Available records —
=== Section Start ===

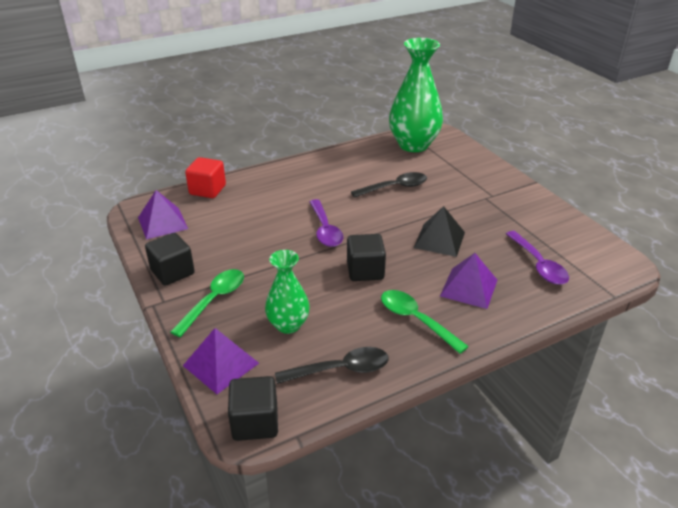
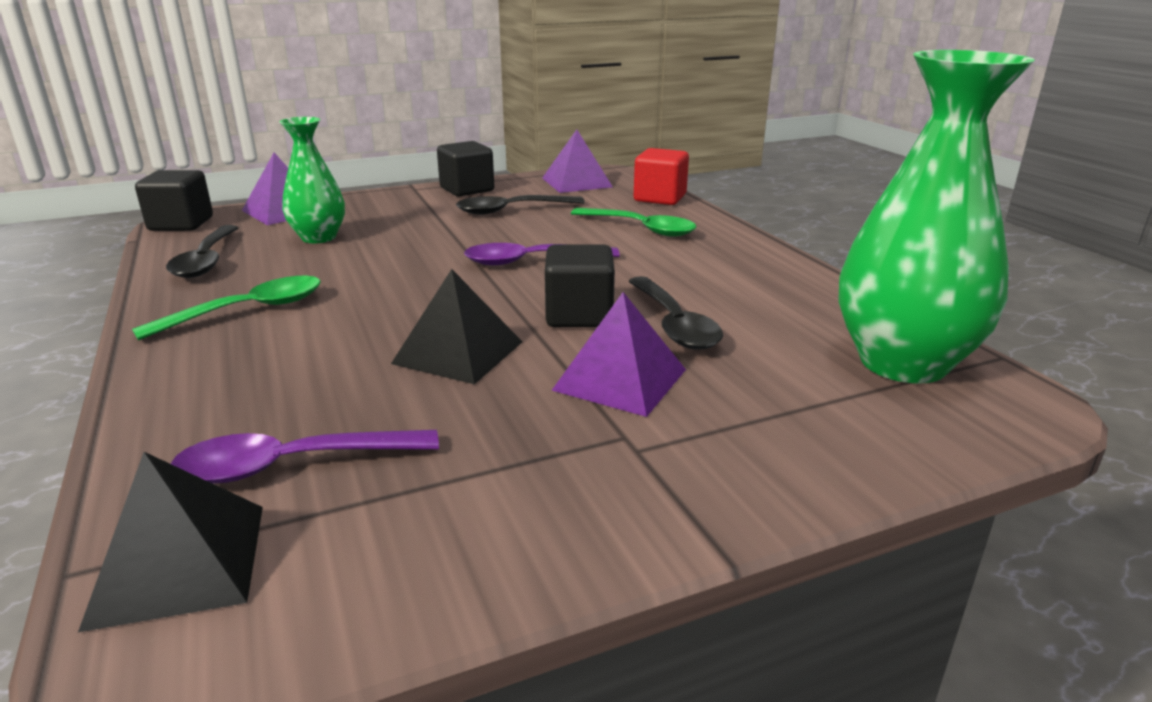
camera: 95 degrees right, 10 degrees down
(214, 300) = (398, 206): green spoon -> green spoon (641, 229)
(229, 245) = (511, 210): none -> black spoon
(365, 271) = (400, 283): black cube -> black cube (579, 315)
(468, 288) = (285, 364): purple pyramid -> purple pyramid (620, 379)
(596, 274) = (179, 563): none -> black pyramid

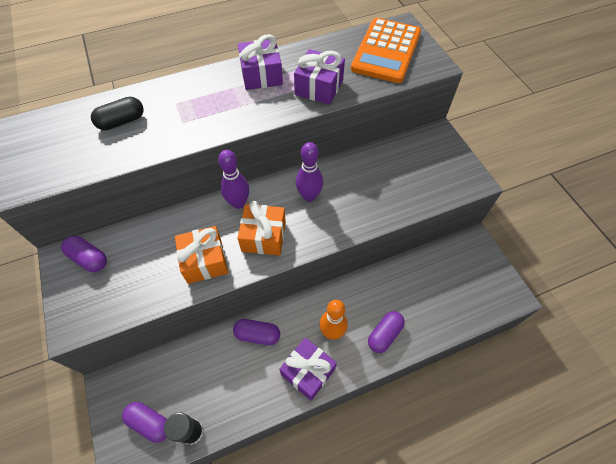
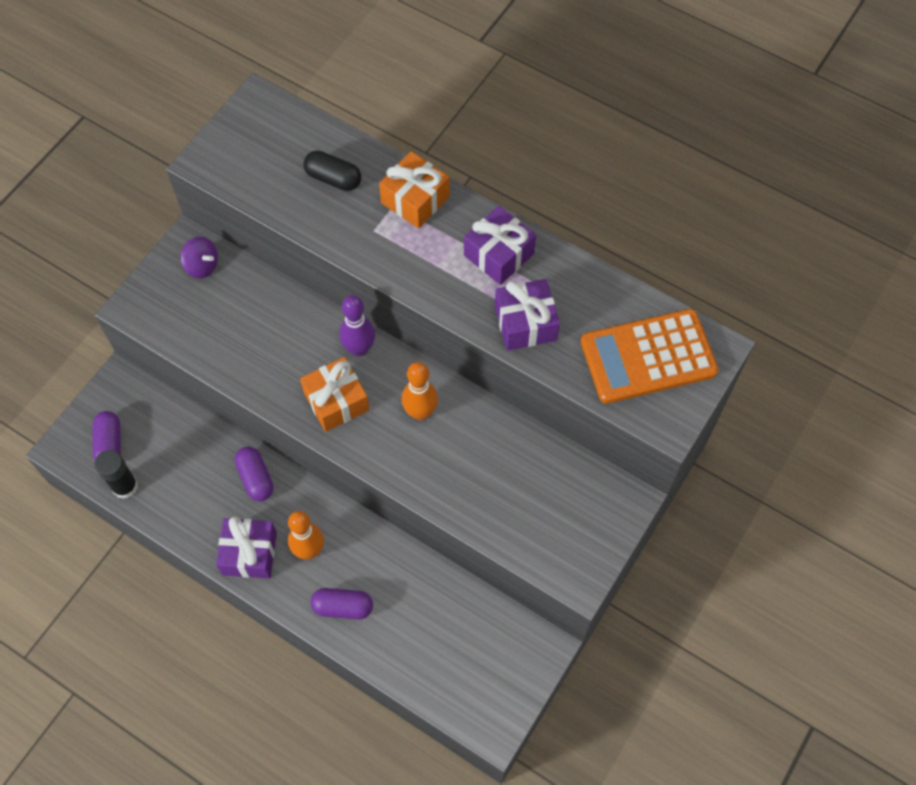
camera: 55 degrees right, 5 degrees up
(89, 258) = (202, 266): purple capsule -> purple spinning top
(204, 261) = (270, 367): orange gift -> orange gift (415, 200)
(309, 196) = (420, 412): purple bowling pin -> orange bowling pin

=== Section End ===

Task goal — A verbatim copy of the listing, with all pictures removed, is required.

Response to the task —
camera: 95 degrees right, 10 degrees down
(214, 300) = (398, 206): green spoon -> green spoon (641, 229)
(229, 245) = (511, 210): none -> black spoon
(365, 271) = (400, 283): black cube -> black cube (579, 315)
(468, 288) = (285, 364): purple pyramid -> purple pyramid (620, 379)
(596, 274) = (179, 563): none -> black pyramid

camera: 55 degrees right, 5 degrees up
(89, 258) = (202, 266): purple capsule -> purple spinning top
(204, 261) = (270, 367): orange gift -> orange gift (415, 200)
(309, 196) = (420, 412): purple bowling pin -> orange bowling pin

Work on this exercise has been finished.